(Beginning of Material for the task)

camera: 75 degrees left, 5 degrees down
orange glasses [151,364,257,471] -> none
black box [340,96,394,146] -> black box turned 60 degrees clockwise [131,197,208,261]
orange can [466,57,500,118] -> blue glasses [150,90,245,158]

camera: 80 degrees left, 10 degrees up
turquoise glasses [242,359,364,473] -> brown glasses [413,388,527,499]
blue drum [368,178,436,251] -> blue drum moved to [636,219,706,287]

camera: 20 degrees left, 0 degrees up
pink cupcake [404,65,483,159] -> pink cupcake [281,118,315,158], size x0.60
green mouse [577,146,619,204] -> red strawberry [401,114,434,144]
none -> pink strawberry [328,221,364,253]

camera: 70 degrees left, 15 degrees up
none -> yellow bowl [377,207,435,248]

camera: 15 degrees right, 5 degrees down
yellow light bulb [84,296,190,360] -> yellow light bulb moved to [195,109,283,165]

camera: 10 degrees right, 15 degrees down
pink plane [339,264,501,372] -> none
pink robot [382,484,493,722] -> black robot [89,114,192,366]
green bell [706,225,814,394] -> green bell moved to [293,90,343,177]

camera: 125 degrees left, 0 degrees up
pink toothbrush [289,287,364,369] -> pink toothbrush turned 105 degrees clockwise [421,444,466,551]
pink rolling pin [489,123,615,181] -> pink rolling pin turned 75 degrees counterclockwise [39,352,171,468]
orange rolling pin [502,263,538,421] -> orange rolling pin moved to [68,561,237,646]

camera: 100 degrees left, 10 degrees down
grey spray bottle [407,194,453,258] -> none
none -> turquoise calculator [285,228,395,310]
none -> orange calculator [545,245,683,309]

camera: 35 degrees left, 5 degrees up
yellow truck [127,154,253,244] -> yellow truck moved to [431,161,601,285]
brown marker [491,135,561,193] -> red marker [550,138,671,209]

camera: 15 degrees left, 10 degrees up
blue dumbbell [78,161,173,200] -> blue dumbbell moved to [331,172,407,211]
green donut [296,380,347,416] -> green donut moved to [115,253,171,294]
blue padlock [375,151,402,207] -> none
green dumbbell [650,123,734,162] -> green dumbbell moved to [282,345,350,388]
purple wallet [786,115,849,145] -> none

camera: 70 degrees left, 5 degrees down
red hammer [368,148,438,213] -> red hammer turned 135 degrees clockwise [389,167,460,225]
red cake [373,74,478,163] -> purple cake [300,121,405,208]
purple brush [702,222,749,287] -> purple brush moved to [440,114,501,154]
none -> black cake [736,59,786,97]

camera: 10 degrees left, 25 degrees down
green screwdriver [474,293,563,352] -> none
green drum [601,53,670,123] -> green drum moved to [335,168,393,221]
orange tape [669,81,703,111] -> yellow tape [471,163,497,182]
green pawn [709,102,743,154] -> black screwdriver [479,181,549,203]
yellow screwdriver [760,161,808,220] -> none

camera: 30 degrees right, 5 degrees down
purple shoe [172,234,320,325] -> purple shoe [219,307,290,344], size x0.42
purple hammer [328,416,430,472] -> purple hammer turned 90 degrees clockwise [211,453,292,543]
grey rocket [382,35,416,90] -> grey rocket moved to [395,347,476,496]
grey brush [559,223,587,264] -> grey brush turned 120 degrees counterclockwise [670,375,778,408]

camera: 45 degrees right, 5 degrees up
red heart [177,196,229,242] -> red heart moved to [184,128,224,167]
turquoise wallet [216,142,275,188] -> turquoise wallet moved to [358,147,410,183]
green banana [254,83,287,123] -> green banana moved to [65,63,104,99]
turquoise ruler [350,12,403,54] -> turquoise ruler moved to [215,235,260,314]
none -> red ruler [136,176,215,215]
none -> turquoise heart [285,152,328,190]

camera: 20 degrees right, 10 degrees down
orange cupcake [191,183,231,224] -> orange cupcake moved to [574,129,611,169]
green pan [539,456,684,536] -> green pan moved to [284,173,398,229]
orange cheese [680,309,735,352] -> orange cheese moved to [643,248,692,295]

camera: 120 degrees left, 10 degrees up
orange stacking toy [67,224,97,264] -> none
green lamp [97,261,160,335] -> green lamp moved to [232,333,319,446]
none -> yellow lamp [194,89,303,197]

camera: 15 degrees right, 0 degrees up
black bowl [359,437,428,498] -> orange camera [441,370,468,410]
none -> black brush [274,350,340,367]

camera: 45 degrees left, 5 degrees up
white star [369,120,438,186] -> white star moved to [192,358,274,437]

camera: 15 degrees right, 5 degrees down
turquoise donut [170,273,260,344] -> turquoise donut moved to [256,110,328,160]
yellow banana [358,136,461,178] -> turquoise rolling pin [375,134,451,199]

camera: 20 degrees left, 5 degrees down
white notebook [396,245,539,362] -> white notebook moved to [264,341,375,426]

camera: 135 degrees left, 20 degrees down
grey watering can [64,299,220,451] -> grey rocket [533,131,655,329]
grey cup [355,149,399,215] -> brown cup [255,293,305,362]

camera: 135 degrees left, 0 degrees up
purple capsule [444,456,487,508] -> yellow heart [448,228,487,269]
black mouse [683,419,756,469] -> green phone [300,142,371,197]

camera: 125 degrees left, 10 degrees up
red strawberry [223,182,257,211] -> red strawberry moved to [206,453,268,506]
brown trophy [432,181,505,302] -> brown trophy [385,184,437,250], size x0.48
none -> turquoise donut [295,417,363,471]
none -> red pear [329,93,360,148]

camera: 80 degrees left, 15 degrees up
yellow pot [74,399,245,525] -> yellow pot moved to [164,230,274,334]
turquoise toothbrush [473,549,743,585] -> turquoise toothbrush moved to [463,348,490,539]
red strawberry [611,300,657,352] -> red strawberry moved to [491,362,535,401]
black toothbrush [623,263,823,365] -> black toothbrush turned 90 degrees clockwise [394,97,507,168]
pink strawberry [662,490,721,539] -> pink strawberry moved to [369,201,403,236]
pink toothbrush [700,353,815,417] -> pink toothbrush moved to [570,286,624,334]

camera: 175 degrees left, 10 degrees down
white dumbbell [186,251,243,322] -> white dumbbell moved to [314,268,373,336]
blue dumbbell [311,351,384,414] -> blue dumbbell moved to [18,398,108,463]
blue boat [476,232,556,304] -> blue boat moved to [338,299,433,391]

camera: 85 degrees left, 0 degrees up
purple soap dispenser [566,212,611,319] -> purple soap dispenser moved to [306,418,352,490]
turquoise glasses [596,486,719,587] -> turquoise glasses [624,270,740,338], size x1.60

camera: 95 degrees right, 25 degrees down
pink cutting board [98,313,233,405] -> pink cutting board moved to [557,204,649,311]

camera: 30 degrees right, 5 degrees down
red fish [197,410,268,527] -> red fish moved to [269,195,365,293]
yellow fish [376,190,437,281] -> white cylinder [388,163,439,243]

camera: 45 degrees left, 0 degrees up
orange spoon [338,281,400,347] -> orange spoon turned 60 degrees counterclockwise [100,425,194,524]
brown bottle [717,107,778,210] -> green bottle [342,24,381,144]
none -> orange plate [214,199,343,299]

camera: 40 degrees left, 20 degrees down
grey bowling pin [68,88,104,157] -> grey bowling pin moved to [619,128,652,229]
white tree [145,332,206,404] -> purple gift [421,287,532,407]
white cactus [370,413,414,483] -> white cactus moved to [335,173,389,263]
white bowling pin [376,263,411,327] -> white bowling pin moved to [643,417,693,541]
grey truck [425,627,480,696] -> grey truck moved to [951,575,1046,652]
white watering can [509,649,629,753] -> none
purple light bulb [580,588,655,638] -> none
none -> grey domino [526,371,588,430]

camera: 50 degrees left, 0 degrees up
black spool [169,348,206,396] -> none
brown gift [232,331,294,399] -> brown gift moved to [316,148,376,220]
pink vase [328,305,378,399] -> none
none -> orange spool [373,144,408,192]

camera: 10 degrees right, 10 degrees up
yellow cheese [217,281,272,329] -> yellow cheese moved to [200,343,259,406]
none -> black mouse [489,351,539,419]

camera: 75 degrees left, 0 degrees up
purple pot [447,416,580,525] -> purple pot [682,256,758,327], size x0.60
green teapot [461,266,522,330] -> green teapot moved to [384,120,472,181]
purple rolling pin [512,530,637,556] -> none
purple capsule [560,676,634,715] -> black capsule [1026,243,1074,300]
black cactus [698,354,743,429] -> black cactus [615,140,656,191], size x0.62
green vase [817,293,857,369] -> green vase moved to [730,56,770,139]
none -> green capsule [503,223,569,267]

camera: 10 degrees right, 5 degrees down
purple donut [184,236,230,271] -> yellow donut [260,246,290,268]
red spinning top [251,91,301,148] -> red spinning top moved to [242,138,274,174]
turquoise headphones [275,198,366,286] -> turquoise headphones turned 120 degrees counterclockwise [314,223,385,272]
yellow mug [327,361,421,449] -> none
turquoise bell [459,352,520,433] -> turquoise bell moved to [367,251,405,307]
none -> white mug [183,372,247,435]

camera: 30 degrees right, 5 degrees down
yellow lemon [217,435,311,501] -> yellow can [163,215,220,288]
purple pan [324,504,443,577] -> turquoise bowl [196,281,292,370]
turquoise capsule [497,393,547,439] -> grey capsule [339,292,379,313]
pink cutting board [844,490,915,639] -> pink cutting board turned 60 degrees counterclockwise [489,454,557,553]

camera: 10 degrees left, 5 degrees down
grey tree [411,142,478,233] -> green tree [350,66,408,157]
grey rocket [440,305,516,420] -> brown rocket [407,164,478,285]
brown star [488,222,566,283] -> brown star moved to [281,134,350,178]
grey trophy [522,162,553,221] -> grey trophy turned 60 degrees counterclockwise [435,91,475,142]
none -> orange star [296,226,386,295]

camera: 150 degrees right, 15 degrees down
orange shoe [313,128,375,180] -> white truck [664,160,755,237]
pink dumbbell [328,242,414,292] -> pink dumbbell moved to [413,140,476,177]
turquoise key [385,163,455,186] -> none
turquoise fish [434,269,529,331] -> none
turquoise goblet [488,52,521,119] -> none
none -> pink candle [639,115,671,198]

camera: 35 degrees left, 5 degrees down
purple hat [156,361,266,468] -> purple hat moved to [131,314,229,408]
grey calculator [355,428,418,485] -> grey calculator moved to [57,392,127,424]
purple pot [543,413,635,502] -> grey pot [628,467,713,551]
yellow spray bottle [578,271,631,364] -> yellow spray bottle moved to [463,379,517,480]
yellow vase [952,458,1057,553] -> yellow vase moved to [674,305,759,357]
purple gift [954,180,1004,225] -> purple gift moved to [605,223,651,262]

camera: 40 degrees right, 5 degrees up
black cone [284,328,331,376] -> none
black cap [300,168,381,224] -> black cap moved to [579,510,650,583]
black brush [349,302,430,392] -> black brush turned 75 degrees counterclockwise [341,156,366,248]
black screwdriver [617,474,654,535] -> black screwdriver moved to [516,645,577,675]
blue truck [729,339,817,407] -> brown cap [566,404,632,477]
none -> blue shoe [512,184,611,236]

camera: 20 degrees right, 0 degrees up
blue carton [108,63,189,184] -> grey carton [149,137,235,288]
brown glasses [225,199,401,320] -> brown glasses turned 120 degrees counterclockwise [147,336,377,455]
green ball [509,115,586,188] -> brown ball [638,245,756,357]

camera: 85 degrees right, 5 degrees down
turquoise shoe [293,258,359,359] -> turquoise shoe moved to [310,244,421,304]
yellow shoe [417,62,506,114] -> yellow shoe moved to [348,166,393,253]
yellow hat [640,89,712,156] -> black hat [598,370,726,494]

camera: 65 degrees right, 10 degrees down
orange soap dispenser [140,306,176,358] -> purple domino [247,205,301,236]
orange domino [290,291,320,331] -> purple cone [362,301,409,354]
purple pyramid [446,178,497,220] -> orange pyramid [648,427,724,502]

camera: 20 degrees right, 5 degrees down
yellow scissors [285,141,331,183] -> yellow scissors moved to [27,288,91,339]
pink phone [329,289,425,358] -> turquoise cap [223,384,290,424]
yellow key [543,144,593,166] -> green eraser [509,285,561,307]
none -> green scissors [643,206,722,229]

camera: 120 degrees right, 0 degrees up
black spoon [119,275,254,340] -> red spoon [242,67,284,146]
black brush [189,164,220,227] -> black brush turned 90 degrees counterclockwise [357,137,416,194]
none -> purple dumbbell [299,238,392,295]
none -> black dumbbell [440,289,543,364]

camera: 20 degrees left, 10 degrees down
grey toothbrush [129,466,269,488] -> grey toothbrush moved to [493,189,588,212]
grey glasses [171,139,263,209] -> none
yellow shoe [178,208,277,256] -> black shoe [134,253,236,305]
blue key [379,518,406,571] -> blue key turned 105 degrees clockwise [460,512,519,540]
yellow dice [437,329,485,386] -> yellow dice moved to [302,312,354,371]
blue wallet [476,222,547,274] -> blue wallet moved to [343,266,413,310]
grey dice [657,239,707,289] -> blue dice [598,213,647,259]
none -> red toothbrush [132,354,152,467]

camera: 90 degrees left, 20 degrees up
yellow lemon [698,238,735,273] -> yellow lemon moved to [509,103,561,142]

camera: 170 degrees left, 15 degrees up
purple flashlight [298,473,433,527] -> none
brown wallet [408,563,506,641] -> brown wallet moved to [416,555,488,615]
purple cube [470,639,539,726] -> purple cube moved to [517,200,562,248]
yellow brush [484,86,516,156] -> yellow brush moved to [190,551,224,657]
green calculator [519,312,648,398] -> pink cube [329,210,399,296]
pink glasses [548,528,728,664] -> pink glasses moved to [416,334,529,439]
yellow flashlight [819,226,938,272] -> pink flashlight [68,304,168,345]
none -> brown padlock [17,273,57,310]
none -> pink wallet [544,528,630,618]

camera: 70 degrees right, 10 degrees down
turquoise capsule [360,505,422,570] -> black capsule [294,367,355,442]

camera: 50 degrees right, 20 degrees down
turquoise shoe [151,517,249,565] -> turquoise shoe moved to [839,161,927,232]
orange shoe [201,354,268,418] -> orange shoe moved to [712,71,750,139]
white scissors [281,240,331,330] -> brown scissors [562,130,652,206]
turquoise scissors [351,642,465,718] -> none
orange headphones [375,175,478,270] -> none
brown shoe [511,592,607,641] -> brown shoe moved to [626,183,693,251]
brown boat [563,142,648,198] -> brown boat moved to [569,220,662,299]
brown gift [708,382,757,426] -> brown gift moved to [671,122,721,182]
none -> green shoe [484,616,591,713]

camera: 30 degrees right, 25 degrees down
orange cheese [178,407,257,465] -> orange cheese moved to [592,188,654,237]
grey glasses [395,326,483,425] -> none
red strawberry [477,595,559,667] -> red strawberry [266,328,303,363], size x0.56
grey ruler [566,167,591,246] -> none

(End of Material for the task)

**Instruction**
All lines above from the one containing "purple flashlight [298,473,433,527] -> none" to the one containing "yellow brush [484,86,516,156]" must be repeated exactly, both lines included, and no others.

**Response**
purple flashlight [298,473,433,527] -> none
brown wallet [408,563,506,641] -> brown wallet moved to [416,555,488,615]
purple cube [470,639,539,726] -> purple cube moved to [517,200,562,248]
yellow brush [484,86,516,156] -> yellow brush moved to [190,551,224,657]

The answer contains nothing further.